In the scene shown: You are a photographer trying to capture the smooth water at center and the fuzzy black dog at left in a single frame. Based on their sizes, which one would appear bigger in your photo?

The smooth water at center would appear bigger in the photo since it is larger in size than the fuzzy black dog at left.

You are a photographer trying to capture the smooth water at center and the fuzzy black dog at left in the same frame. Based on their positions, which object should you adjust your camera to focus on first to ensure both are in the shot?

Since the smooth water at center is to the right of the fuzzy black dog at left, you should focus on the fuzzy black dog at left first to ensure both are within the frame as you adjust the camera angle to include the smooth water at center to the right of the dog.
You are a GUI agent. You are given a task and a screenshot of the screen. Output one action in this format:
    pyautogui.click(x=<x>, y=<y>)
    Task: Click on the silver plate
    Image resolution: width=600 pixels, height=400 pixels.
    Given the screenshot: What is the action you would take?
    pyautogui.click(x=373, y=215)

= = = =

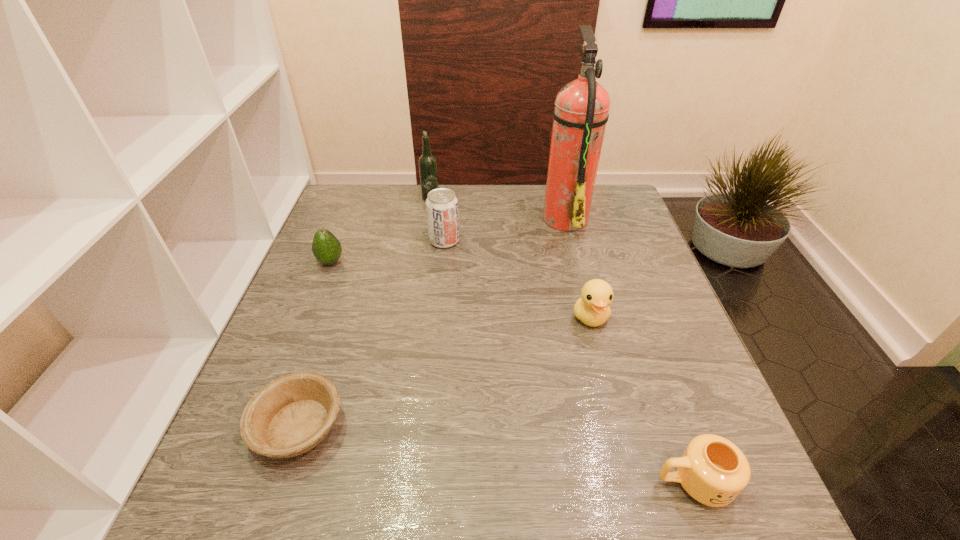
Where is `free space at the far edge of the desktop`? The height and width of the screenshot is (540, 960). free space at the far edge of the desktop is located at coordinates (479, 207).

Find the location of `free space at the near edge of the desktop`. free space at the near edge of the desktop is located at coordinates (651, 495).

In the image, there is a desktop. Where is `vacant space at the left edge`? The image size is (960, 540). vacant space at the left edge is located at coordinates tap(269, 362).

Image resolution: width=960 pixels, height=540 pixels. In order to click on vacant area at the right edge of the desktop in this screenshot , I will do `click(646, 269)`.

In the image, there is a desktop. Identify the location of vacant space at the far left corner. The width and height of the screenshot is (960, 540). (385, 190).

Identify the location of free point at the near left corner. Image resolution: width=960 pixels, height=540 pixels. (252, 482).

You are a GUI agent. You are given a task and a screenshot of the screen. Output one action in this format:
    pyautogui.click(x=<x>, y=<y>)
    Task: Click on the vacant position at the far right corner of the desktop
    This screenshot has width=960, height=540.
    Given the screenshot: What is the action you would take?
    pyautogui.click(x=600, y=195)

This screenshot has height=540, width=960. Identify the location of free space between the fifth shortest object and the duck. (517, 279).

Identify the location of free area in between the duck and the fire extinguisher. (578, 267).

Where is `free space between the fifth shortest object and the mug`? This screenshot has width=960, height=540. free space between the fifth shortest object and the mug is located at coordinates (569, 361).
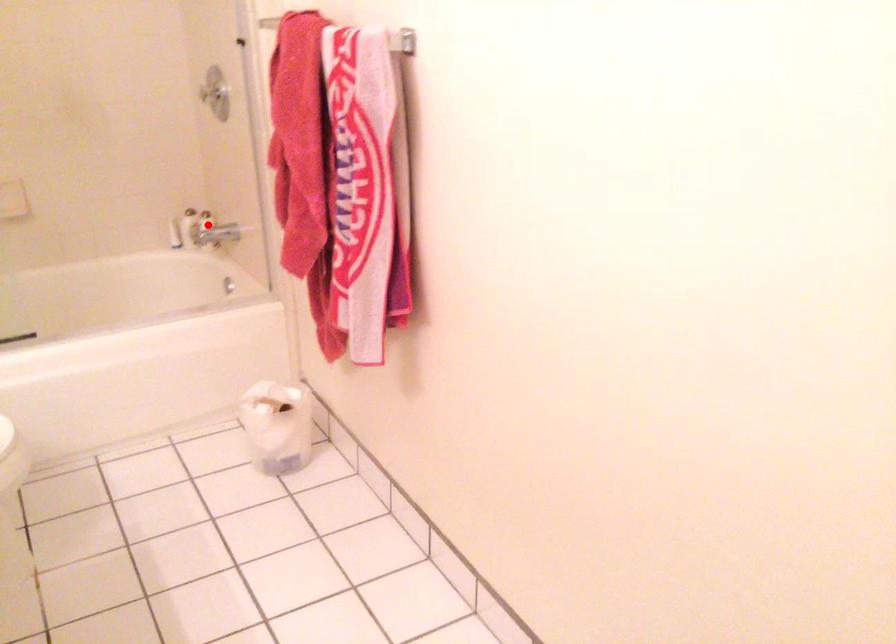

= = = =

Directions = Rewrite the material from the line containing "In the scene" through the line containing "in the shot?", both included, as a numbered list with the blank lines left out.

Answer for the task =
1. In the scene shown: You are a photographer trying to capture the smooth water at center and the fuzzy black dog at left in a single frame. Based on their sizes, which one would appear bigger in your photo?
2. The smooth water at center would appear bigger in the photo since it is larger in size than the fuzzy black dog at left.
3. You are a photographer trying to capture the smooth water at center and the fuzzy black dog at left in the same frame. Based on their positions, which object should you adjust your camera to focus on first to ensure both are in the shot?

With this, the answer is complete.